# Task item:
While reading through the material below, copy each line that holds the word "insert".
....
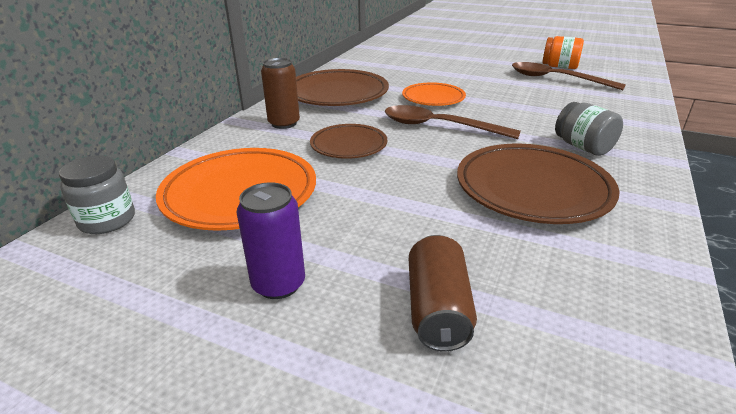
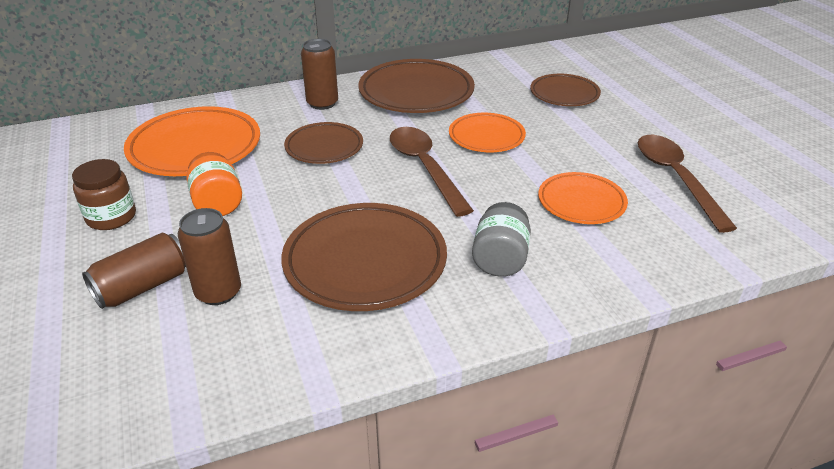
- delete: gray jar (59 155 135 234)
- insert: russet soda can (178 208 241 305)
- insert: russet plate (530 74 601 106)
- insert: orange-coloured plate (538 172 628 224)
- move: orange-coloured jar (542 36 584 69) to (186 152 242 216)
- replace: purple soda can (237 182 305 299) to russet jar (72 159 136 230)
....
# Expected output:
- insert: russet soda can (178 208 241 305)
- insert: russet plate (530 74 601 106)
- insert: orange-coloured plate (538 172 628 224)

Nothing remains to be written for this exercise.